## [MATERIAL FOR THIS EXERCISE]
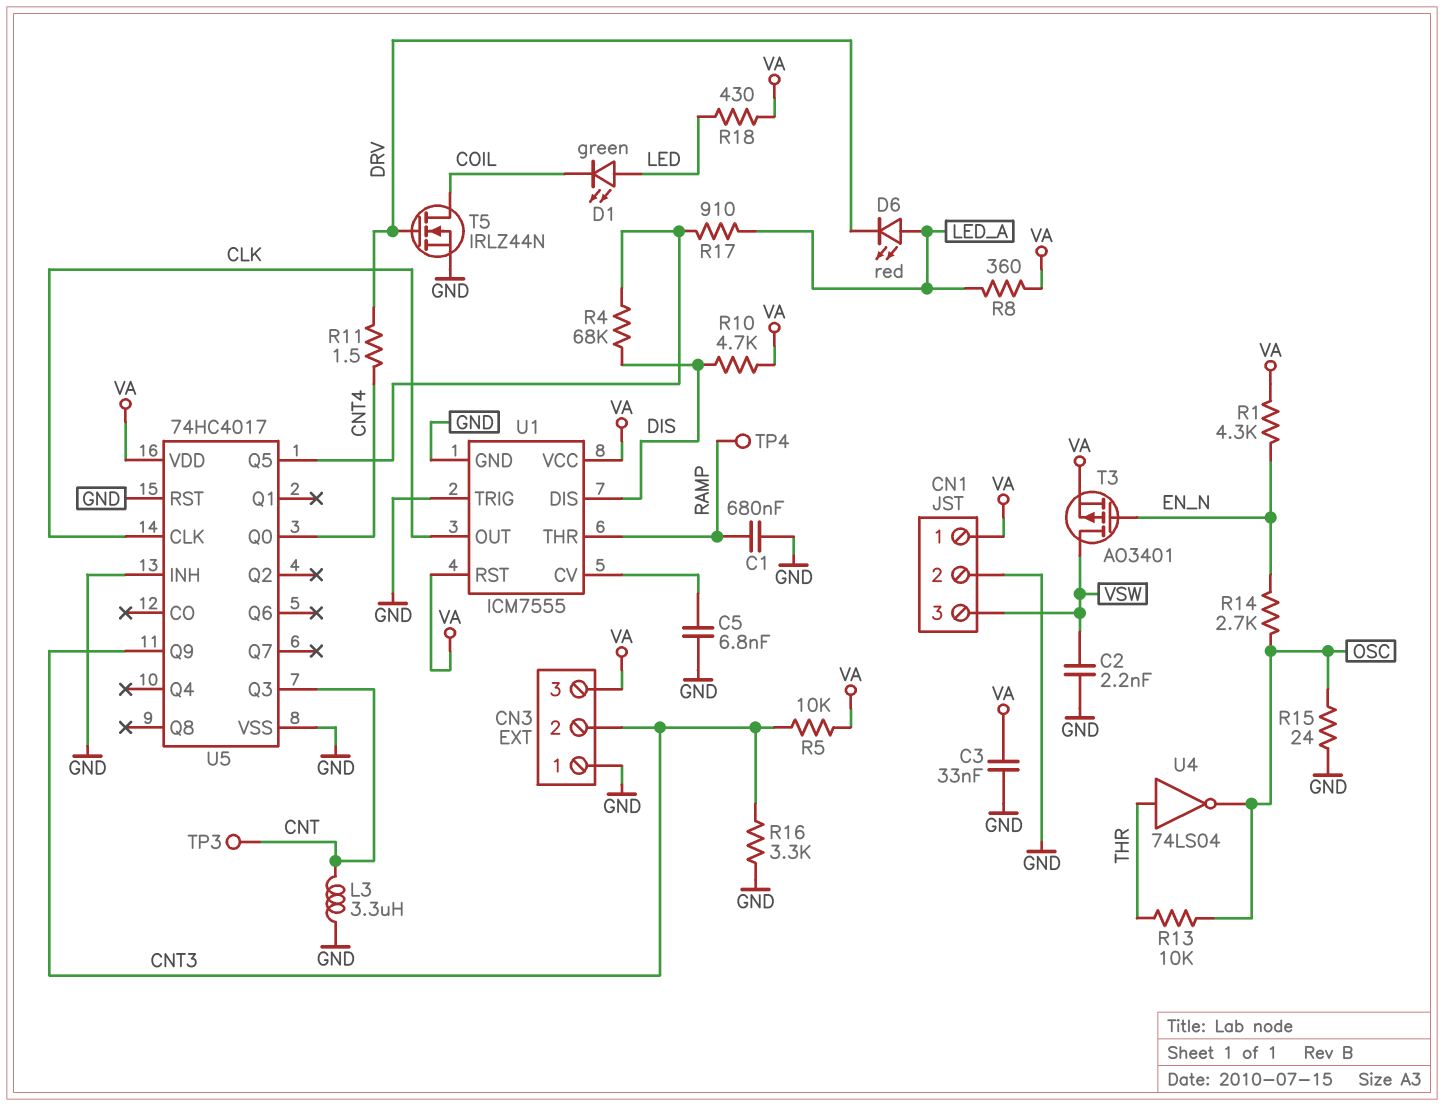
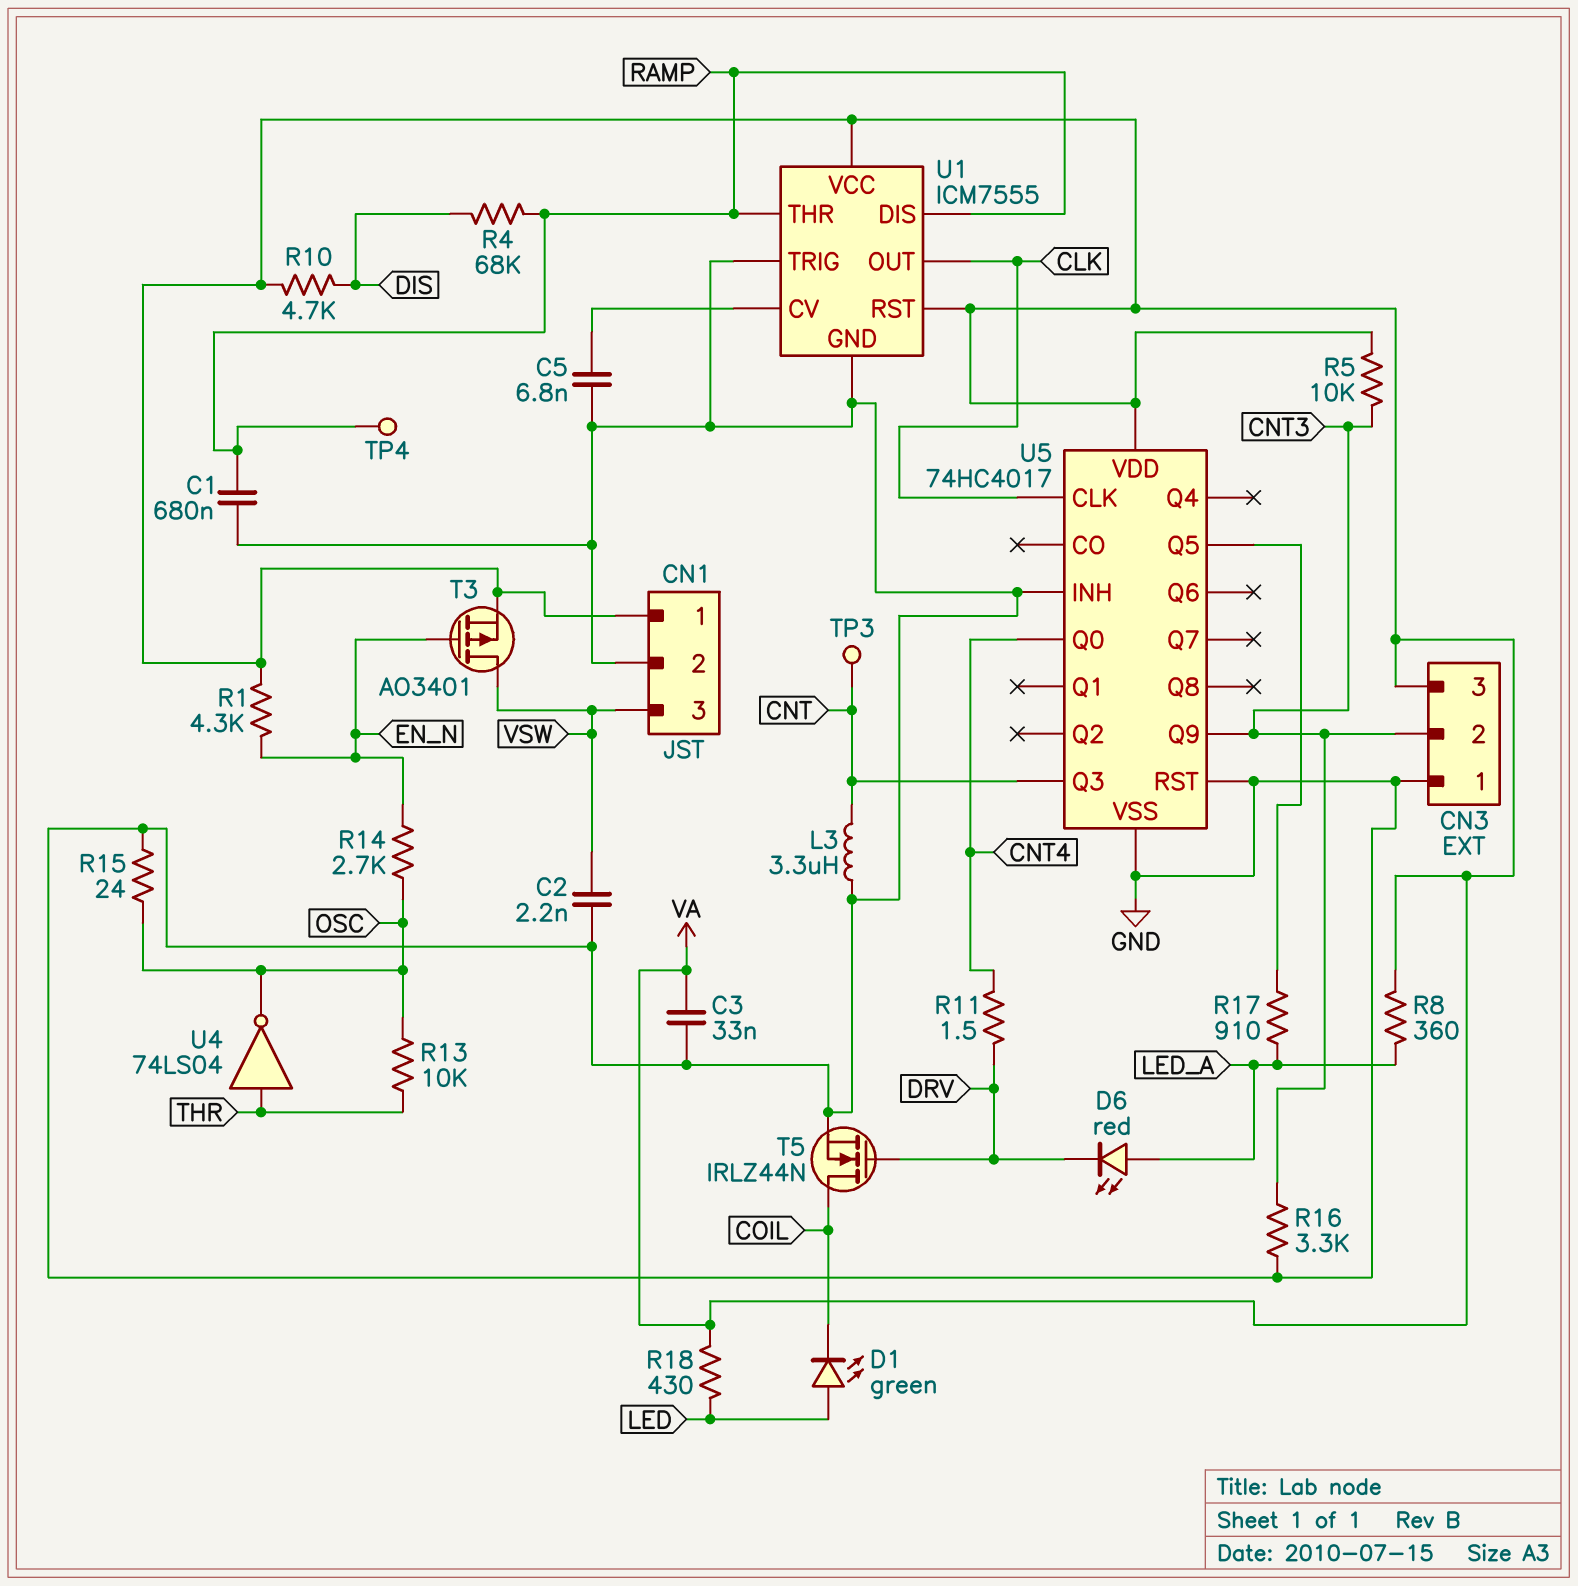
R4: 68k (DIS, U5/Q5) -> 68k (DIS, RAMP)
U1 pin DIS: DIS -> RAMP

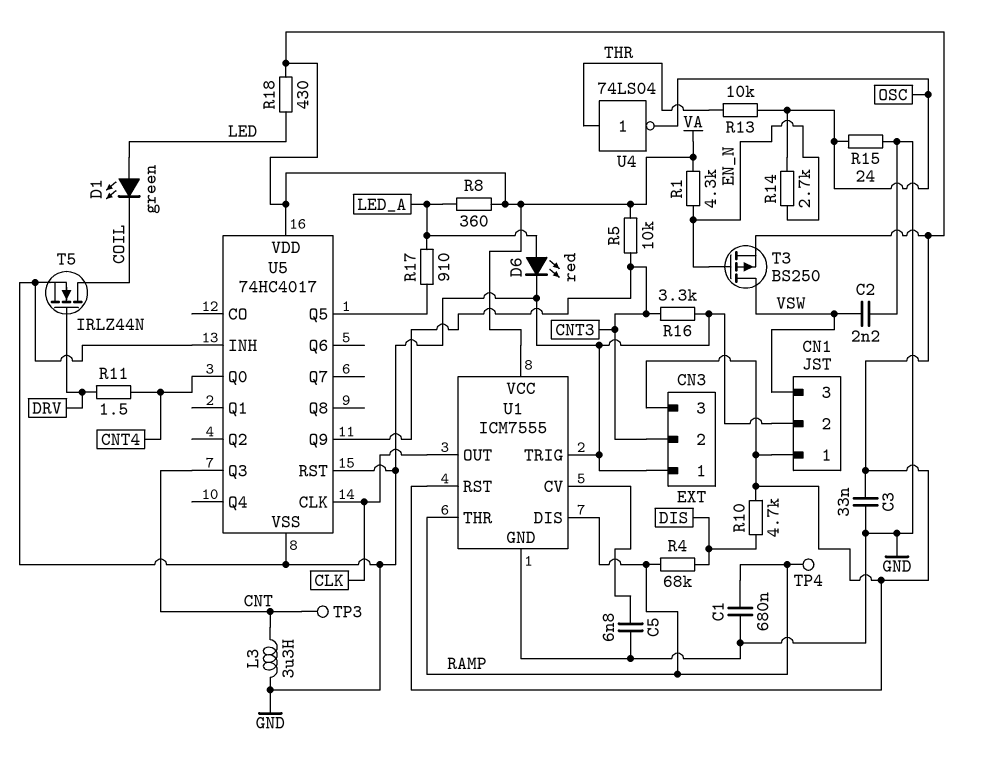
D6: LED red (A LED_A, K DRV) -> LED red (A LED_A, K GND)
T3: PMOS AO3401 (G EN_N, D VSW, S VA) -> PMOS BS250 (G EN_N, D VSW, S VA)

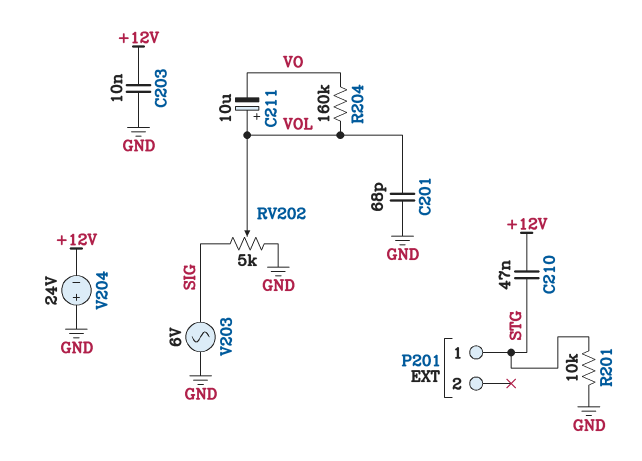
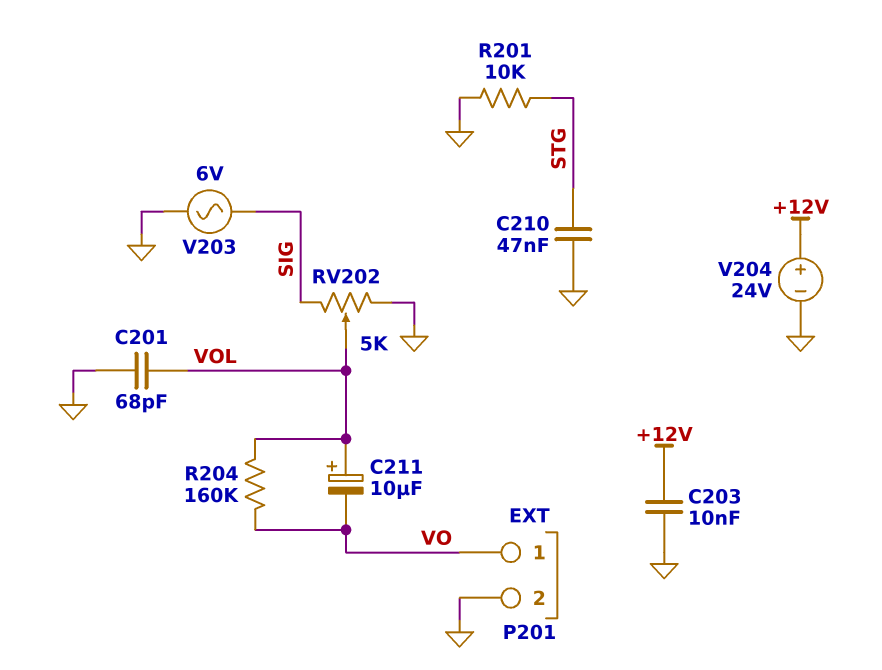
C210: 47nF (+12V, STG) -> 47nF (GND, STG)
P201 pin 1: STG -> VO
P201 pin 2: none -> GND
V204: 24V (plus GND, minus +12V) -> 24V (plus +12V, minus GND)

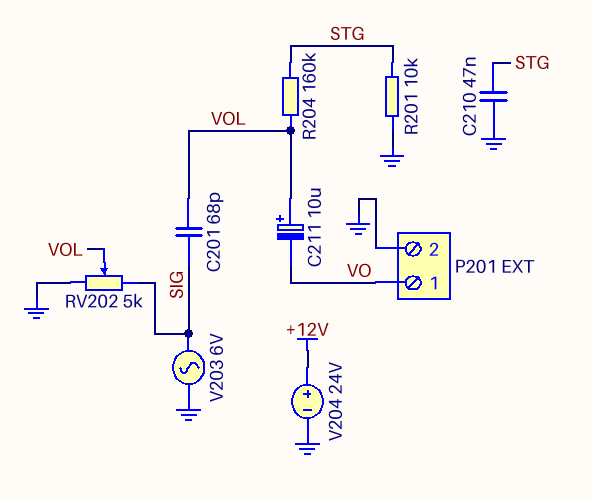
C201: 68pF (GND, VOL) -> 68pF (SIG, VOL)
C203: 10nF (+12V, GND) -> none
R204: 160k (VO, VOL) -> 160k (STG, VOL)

## [WORK REQUEST]
Take the line with "D6: LED red" and each line after it through the end of the material above, and reproduce them exactly, both ends included, without pictures.

## [EXPECTED ANSWER]
D6: LED red (A LED_A, K DRV) -> LED red (A LED_A, K GND)
T3: PMOS AO3401 (G EN_N, D VSW, S VA) -> PMOS BS250 (G EN_N, D VSW, S VA)

C210: 47nF (+12V, STG) -> 47nF (GND, STG)
P201 pin 1: STG -> VO
P201 pin 2: none -> GND
V204: 24V (plus GND, minus +12V) -> 24V (plus +12V, minus GND)

C201: 68pF (GND, VOL) -> 68pF (SIG, VOL)
C203: 10nF (+12V, GND) -> none
R204: 160k (VO, VOL) -> 160k (STG, VOL)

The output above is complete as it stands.